▸ **REQUIREMENT**: From start to end, write out the following data exactly, apart from its images.

[DATA EXTRACT — start]

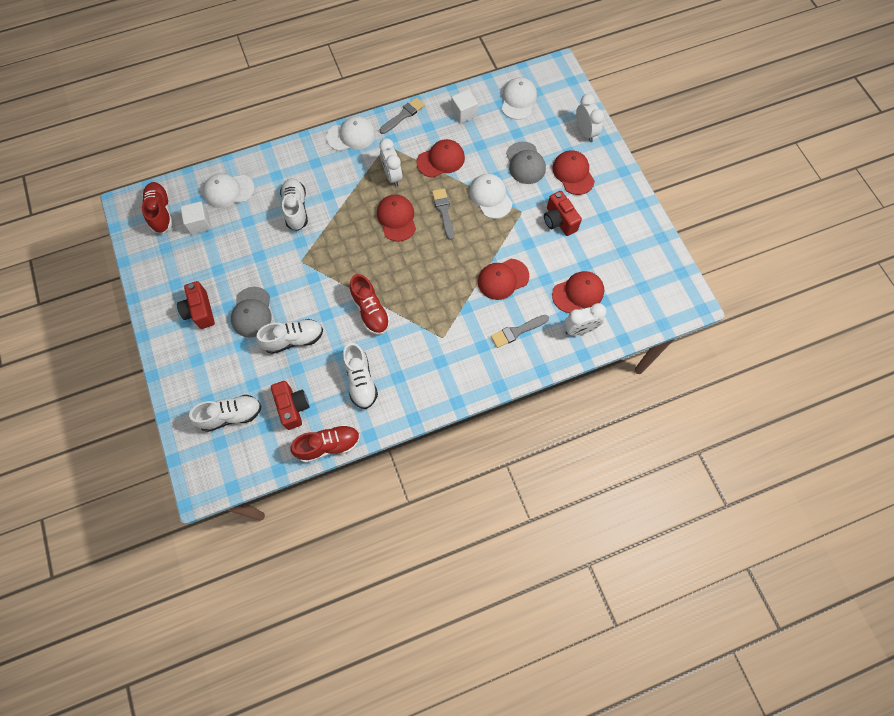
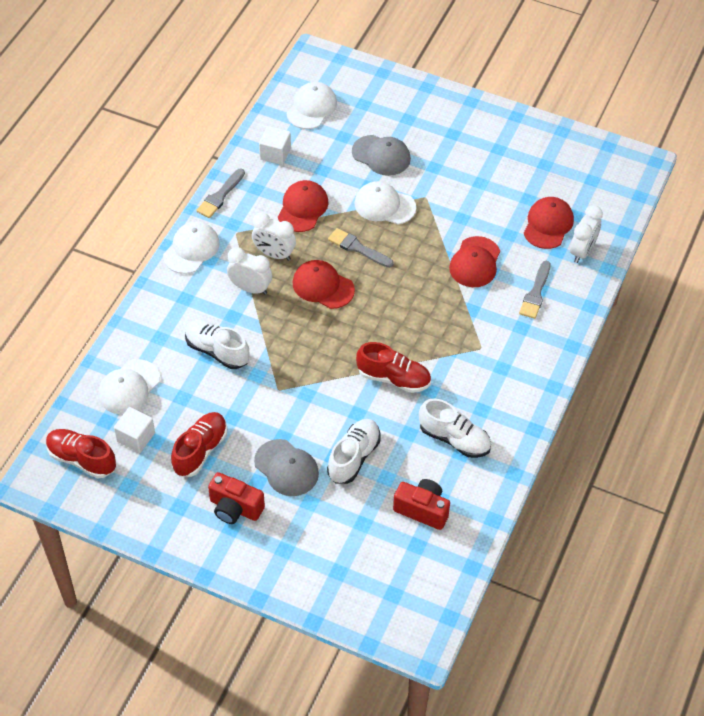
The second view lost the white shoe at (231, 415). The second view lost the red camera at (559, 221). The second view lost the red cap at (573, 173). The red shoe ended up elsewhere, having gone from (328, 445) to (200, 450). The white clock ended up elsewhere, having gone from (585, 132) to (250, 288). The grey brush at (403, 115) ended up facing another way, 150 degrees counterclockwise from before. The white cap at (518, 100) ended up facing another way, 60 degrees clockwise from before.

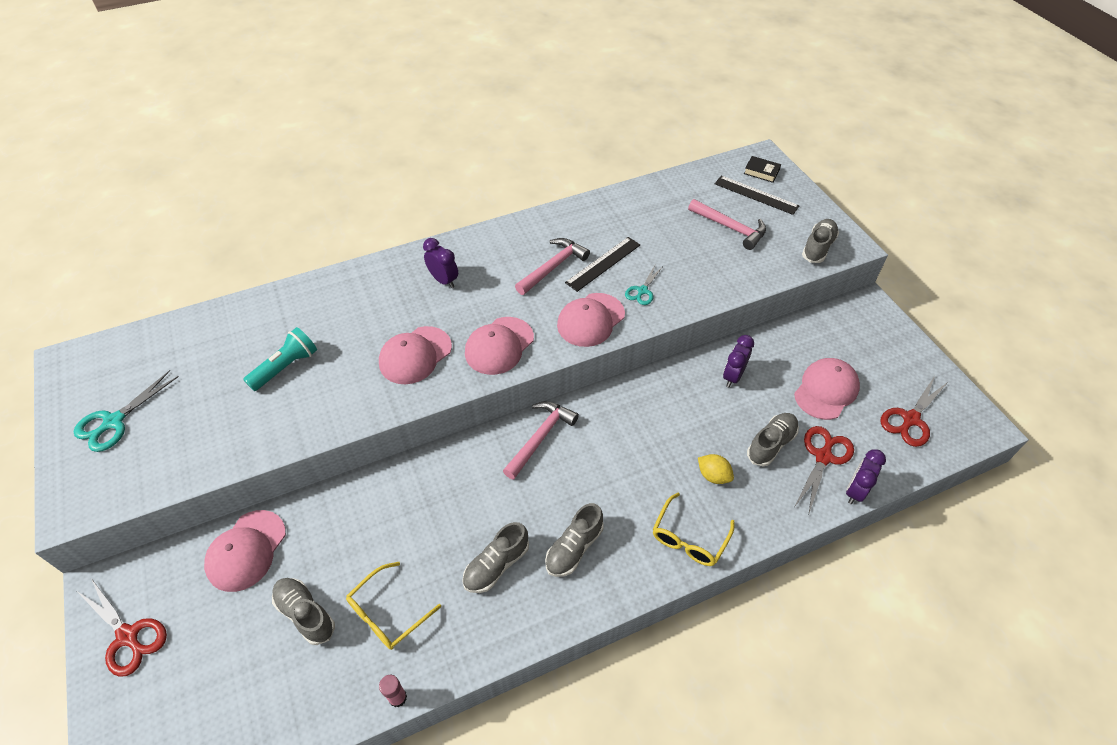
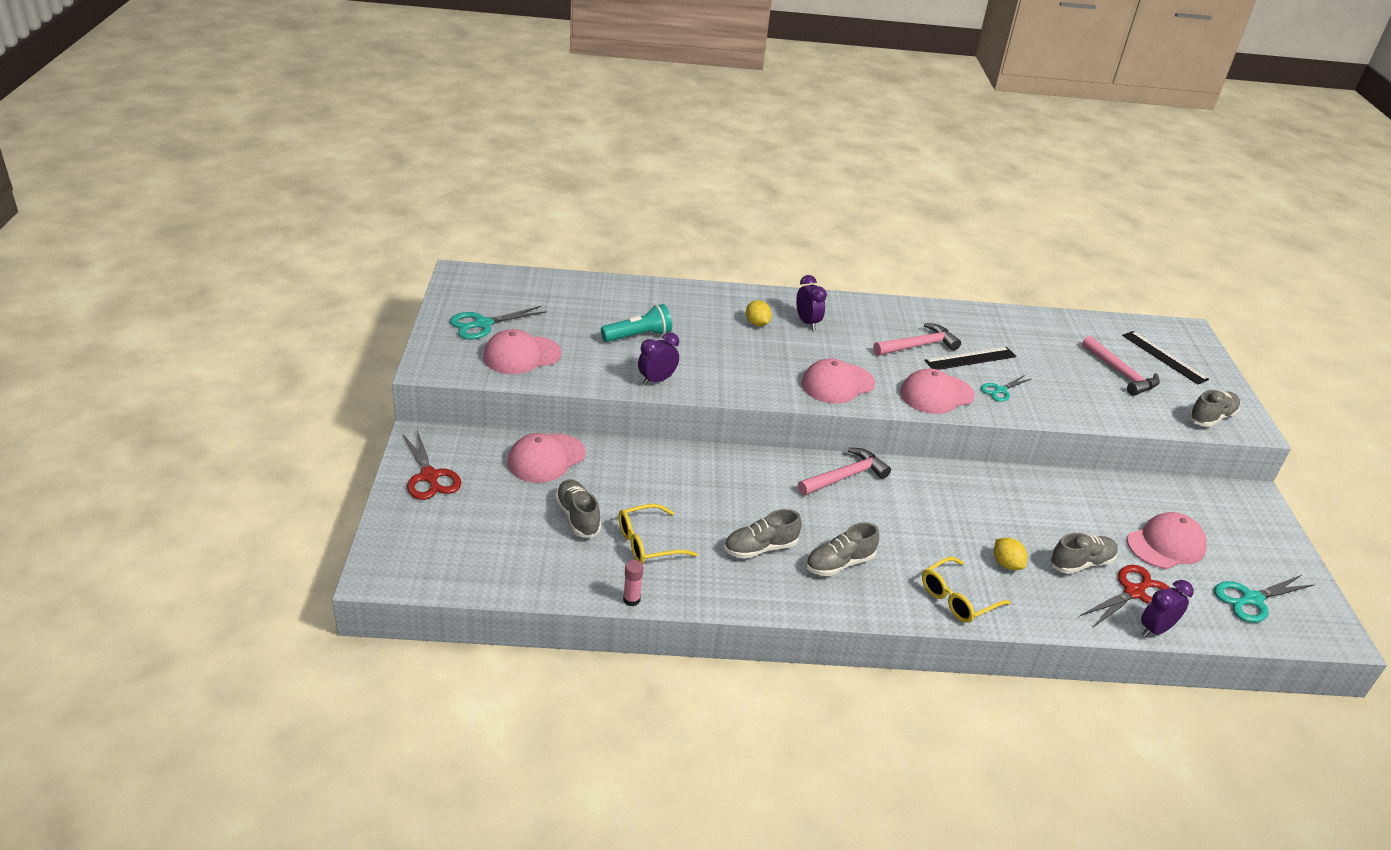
The second view lost the black book at (761, 172). The second view gained the yellow lemon at (757, 324). The pink cap ended up elsewhere, having gone from (415, 355) to (522, 355). The purple clock ended up elsewhere, having gone from (733, 376) to (657, 380). What was the red scissors at (910, 419) turned into the turquoise scissors at (1251, 599).

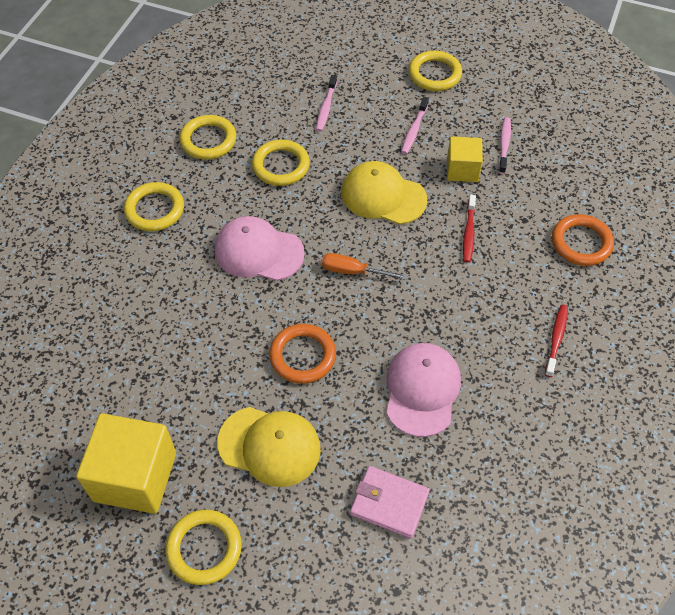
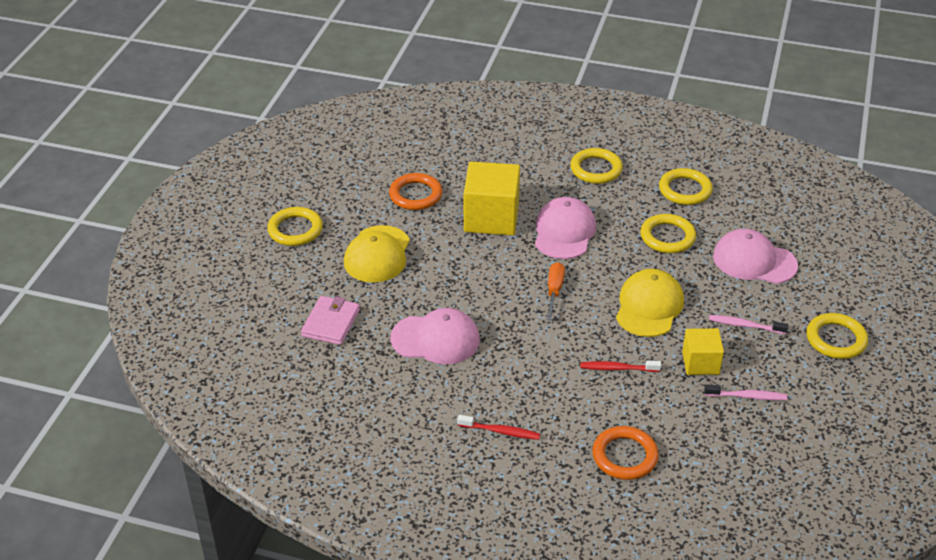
The yellow cube ended up elsewhere, having gone from (135, 476) to (491, 218). The orange ring ended up elsewhere, having gone from (302, 356) to (415, 195). Where the pink toothbrush stood at (326, 107), the pink cap came to stand at (754, 261).

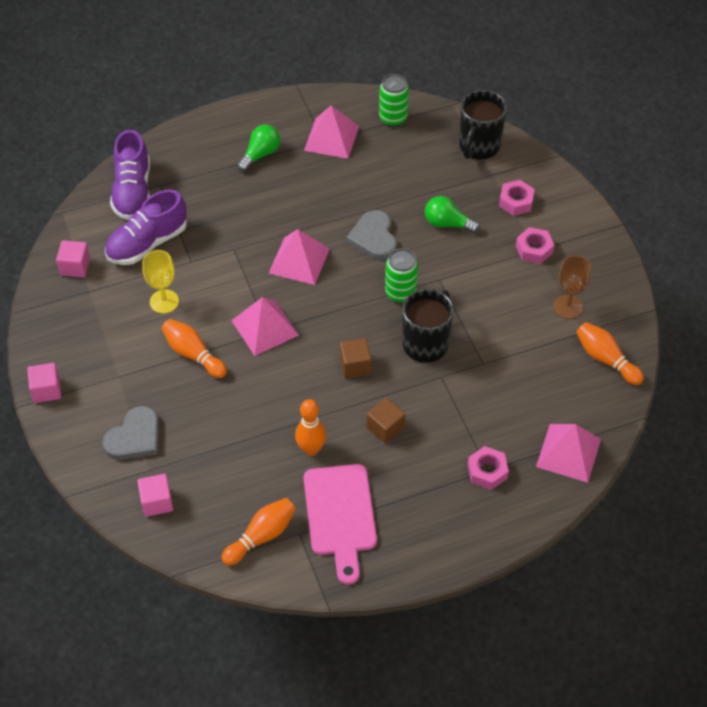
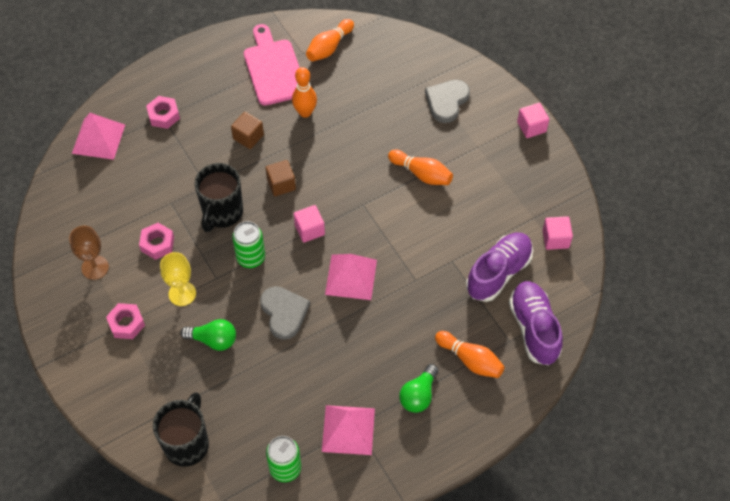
The second view lost the pink pyramid at (264, 327). The pink cube ended up elsewhere, having gone from (157, 502) to (309, 230). The yellow goblet ended up elsewhere, having gone from (164, 301) to (182, 293). The pink nut ended up elsewhere, having gone from (516, 202) to (157, 244). The orange bowling pin ended up elsewhere, having gone from (606, 359) to (470, 360).

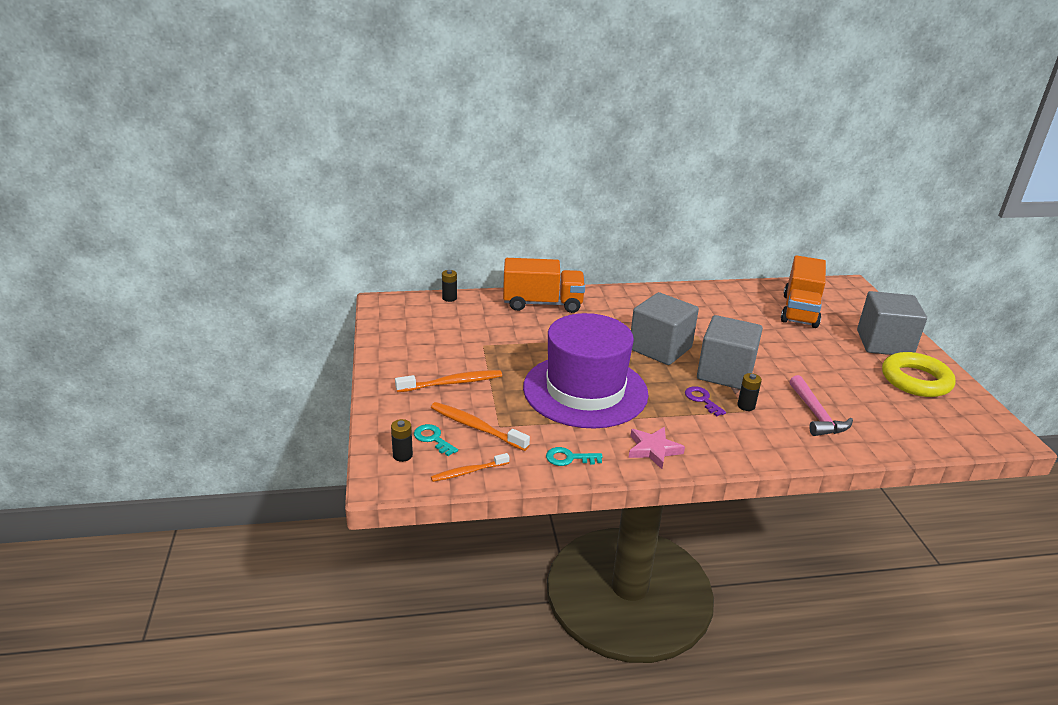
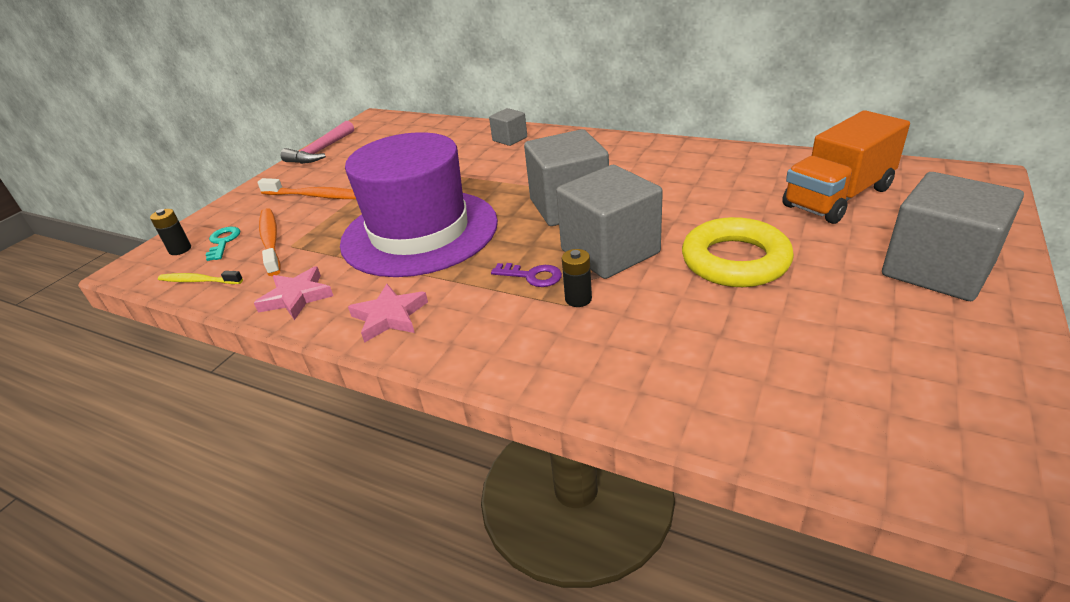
The second view lost the black battery at (449, 298). The pink hammer ended up elsewhere, having gone from (816, 415) to (321, 151). The yellow ring ended up elsewhere, having gone from (915, 380) to (735, 261). Where the orange truck stood at (542, 304), the grey cube came to stand at (510, 139). Where the turquoise key stood at (569, 458), the pink star came to stand at (296, 297). What was the orange toothbrush at (468, 472) turned into the yellow toothbrush at (199, 281). The purple key at (702, 400) ended up facing another way, 105 degrees clockwise from before.

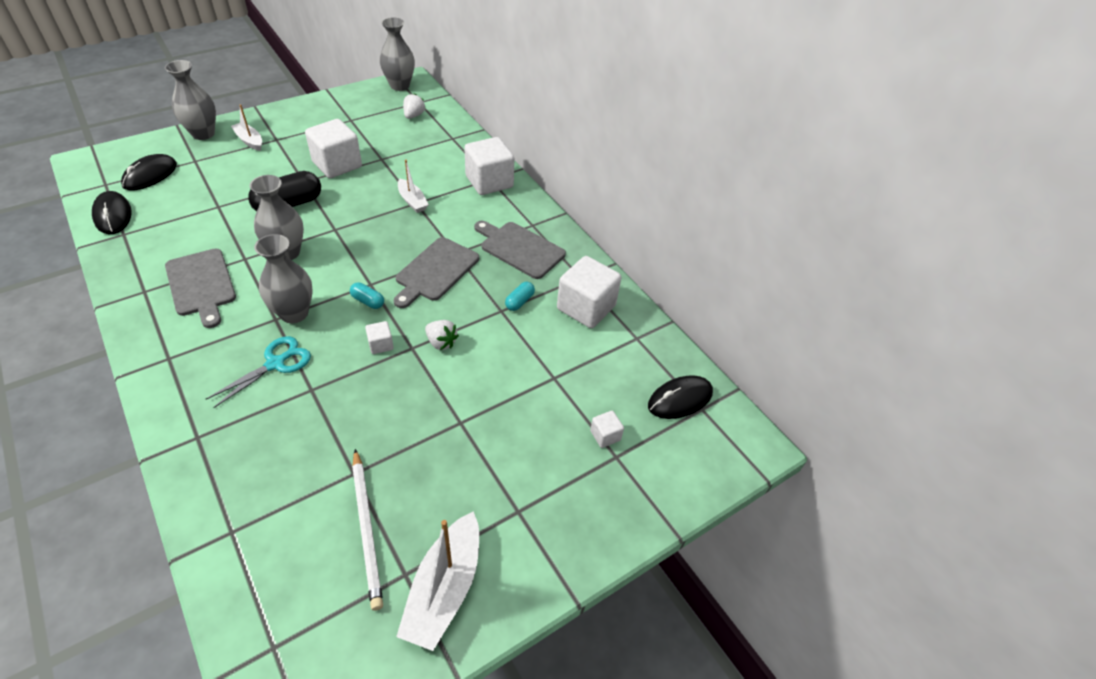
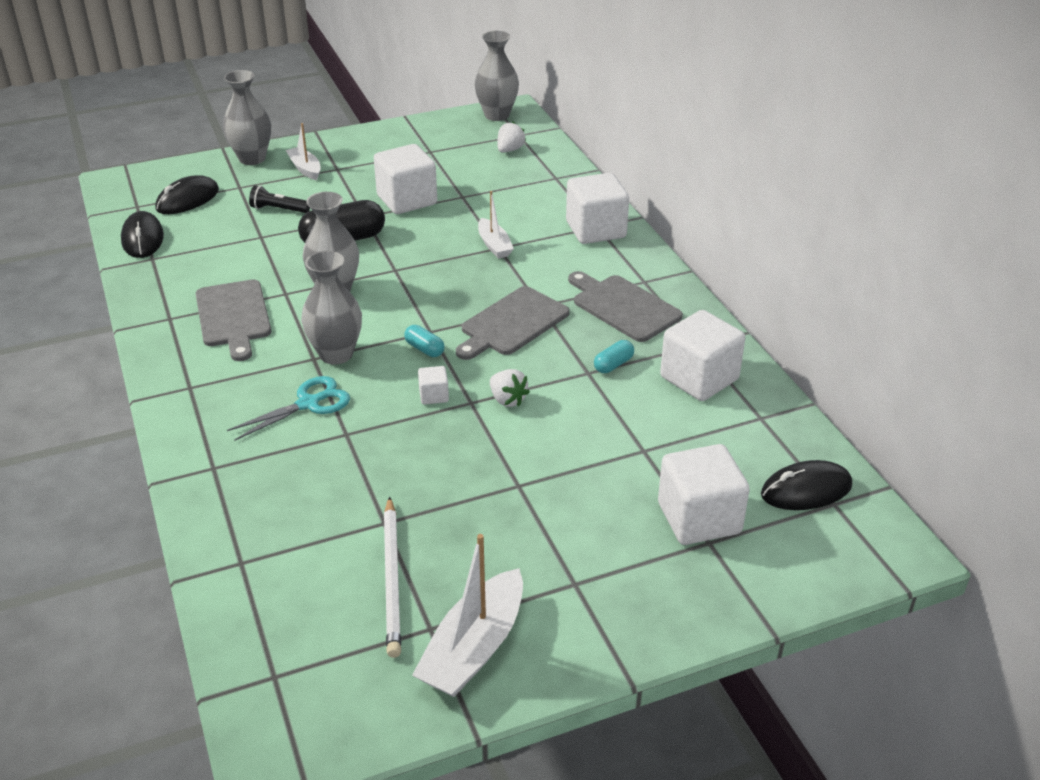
The second view gained the black flashlight at (278, 209). The size of the white cube at (605, 435) changed by a factor of 2.19.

[DATA EXTRACT — finish]

▸ **COMPLETED EXERCISE**:
The second view lost the white shoe at (231, 415). The second view lost the red camera at (559, 221). The second view lost the red cap at (573, 173). The red shoe ended up elsewhere, having gone from (328, 445) to (200, 450). The white clock ended up elsewhere, having gone from (585, 132) to (250, 288). The grey brush at (403, 115) ended up facing another way, 150 degrees counterclockwise from before. The white cap at (518, 100) ended up facing another way, 60 degrees clockwise from before.

The second view lost the black book at (761, 172). The second view gained the yellow lemon at (757, 324). The pink cap ended up elsewhere, having gone from (415, 355) to (522, 355). The purple clock ended up elsewhere, having gone from (733, 376) to (657, 380). What was the red scissors at (910, 419) turned into the turquoise scissors at (1251, 599).

The yellow cube ended up elsewhere, having gone from (135, 476) to (491, 218). The orange ring ended up elsewhere, having gone from (302, 356) to (415, 195). Where the pink toothbrush stood at (326, 107), the pink cap came to stand at (754, 261).

The second view lost the pink pyramid at (264, 327). The pink cube ended up elsewhere, having gone from (157, 502) to (309, 230). The yellow goblet ended up elsewhere, having gone from (164, 301) to (182, 293). The pink nut ended up elsewhere, having gone from (516, 202) to (157, 244). The orange bowling pin ended up elsewhere, having gone from (606, 359) to (470, 360).

The second view lost the black battery at (449, 298). The pink hammer ended up elsewhere, having gone from (816, 415) to (321, 151). The yellow ring ended up elsewhere, having gone from (915, 380) to (735, 261). Where the orange truck stood at (542, 304), the grey cube came to stand at (510, 139). Where the turquoise key stood at (569, 458), the pink star came to stand at (296, 297). What was the orange toothbrush at (468, 472) turned into the yellow toothbrush at (199, 281). The purple key at (702, 400) ended up facing another way, 105 degrees clockwise from before.

The second view gained the black flashlight at (278, 209). The size of the white cube at (605, 435) changed by a factor of 2.19.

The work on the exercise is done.